» The problem
An exact reproduction of the records is required, with all pictures omitted.

++++ Data supplied ++++

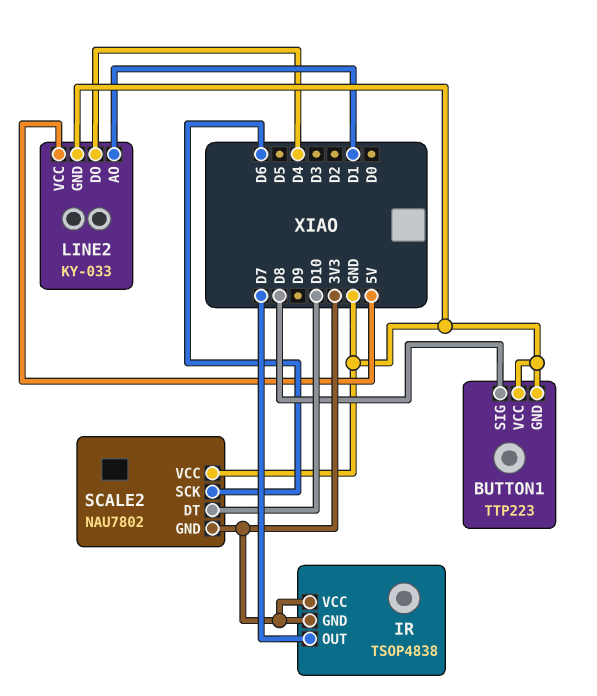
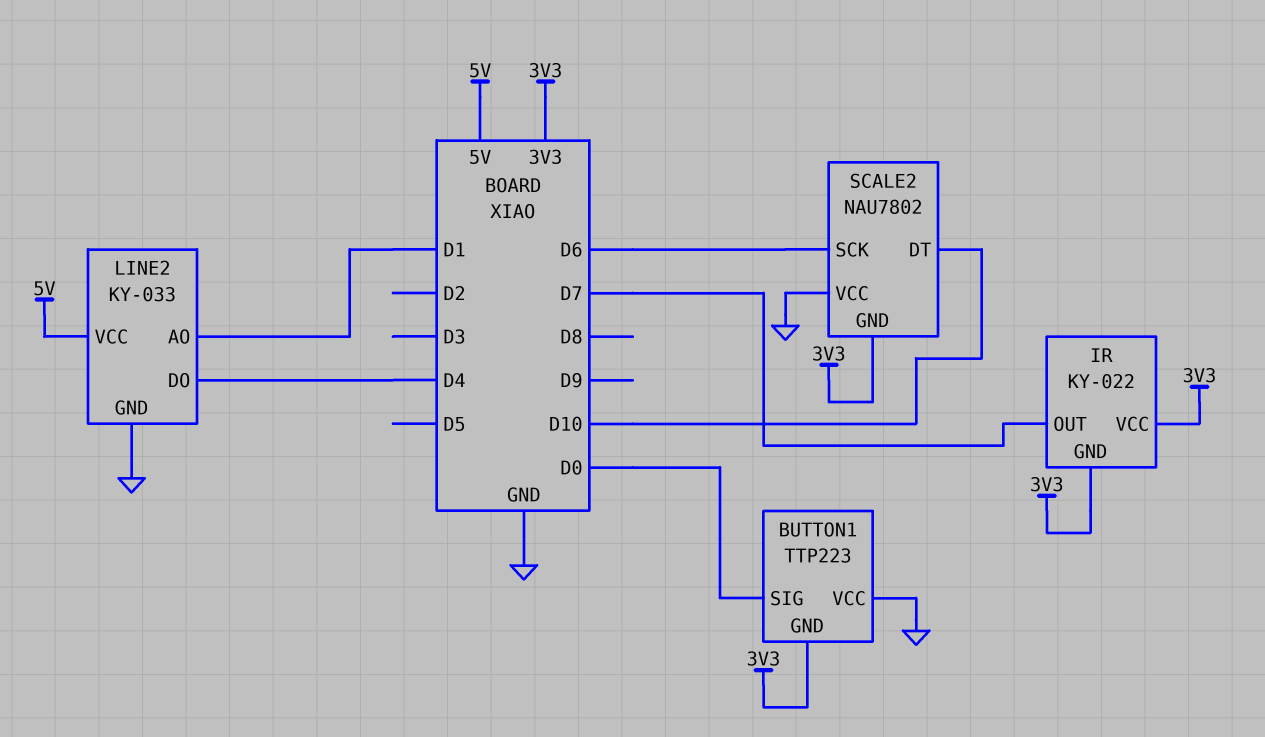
BUTTON1 pin GND: GND -> 3V3
BUTTON1 pin SIG: D8 -> D0
IR: TSOP4838 -> KY-022

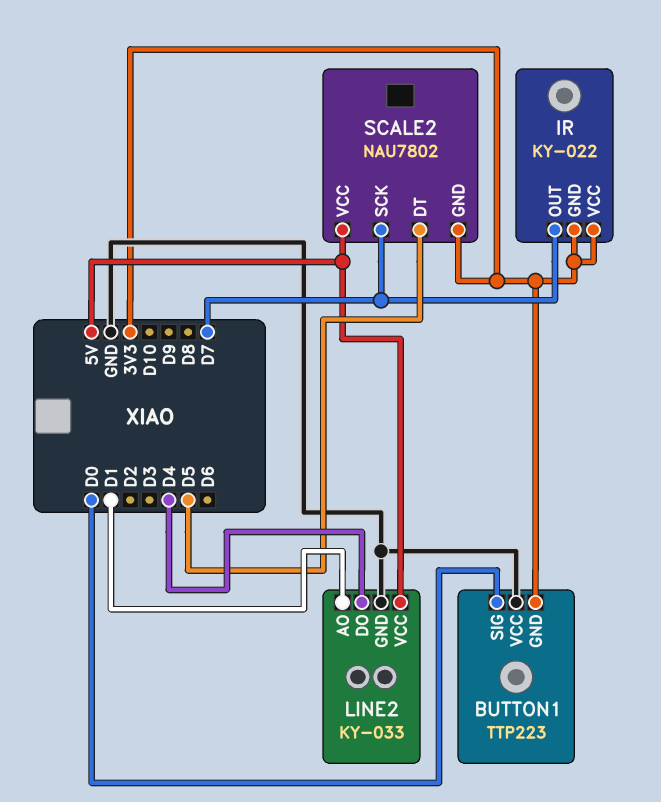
SCALE2 pin DT: D10 -> D5
SCALE2 pin SCK: D6 -> D7
SCALE2 pin VCC: GND -> 5V

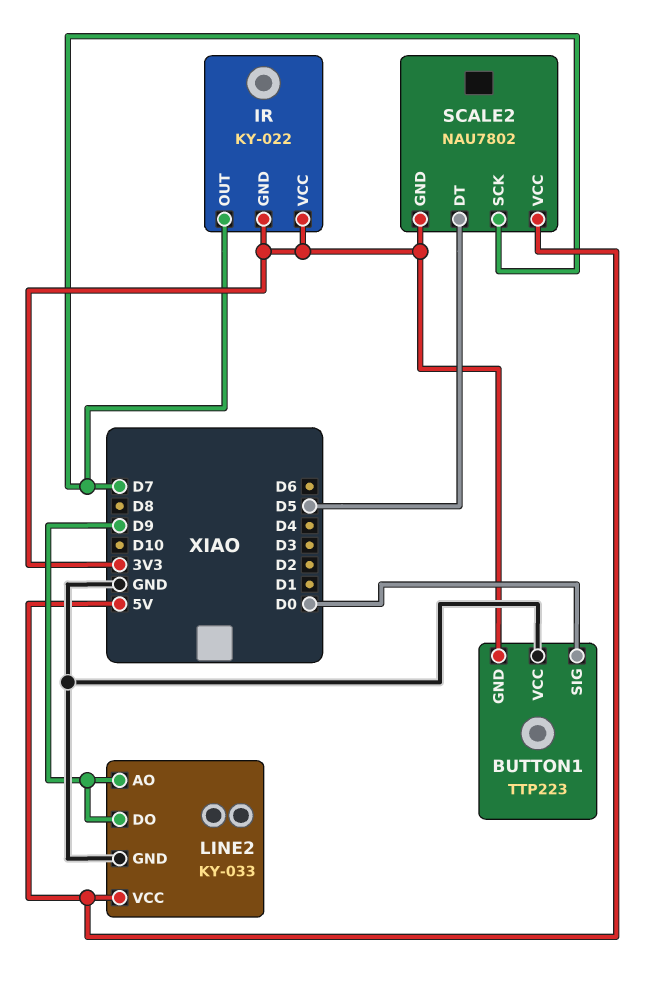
LINE2 pin AO: D1 -> D9
LINE2 pin DO: D4 -> D9

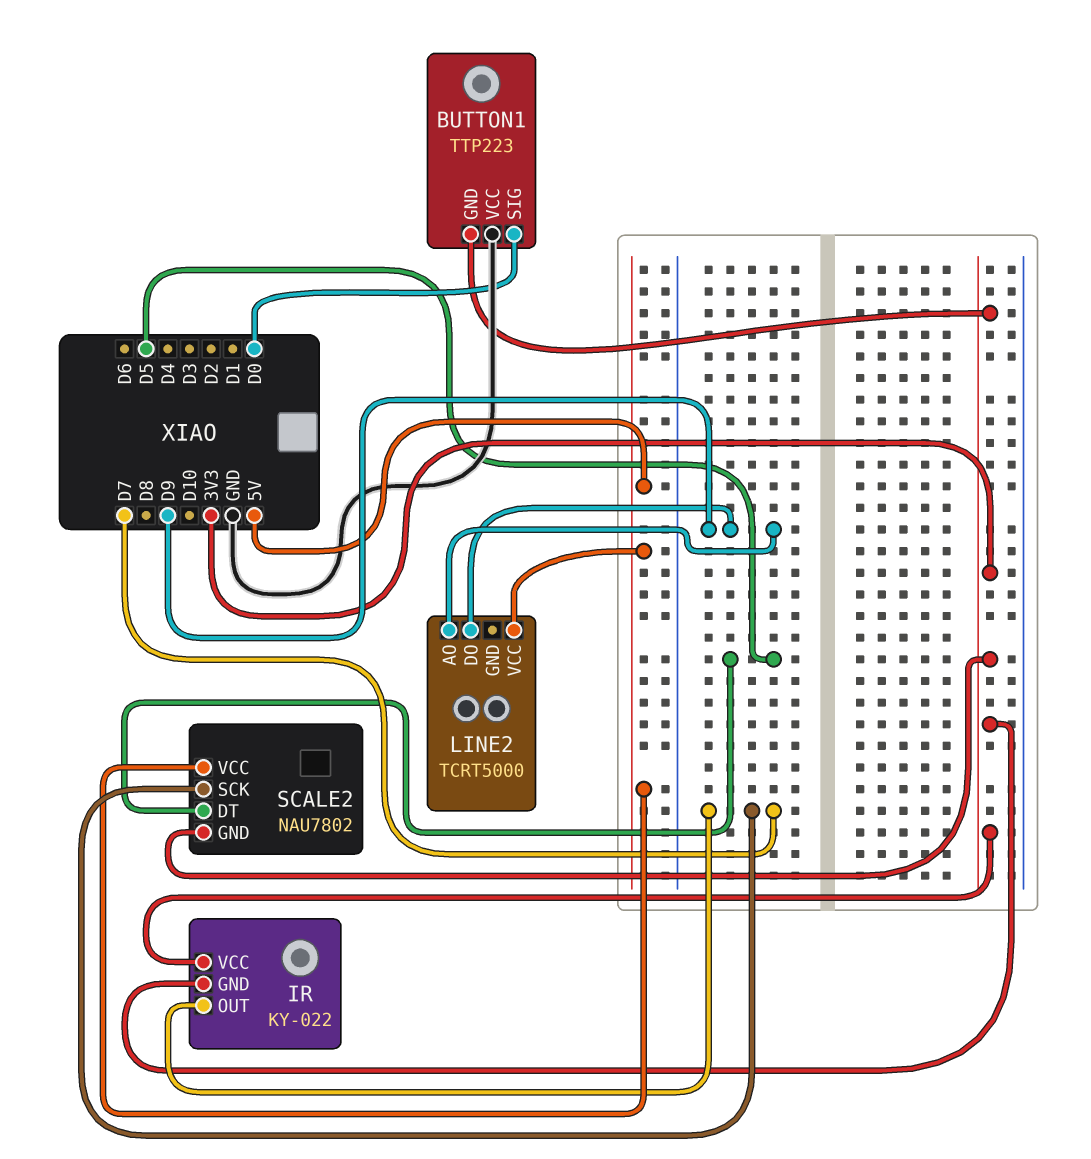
LINE2: KY-033 -> TCRT5000
LINE2 pin GND: GND -> none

++++

» Result of the task
BUTTON1 pin GND: GND -> 3V3
BUTTON1 pin SIG: D8 -> D0
IR: TSOP4838 -> KY-022

SCALE2 pin DT: D10 -> D5
SCALE2 pin SCK: D6 -> D7
SCALE2 pin VCC: GND -> 5V

LINE2 pin AO: D1 -> D9
LINE2 pin DO: D4 -> D9

LINE2: KY-033 -> TCRT5000
LINE2 pin GND: GND -> none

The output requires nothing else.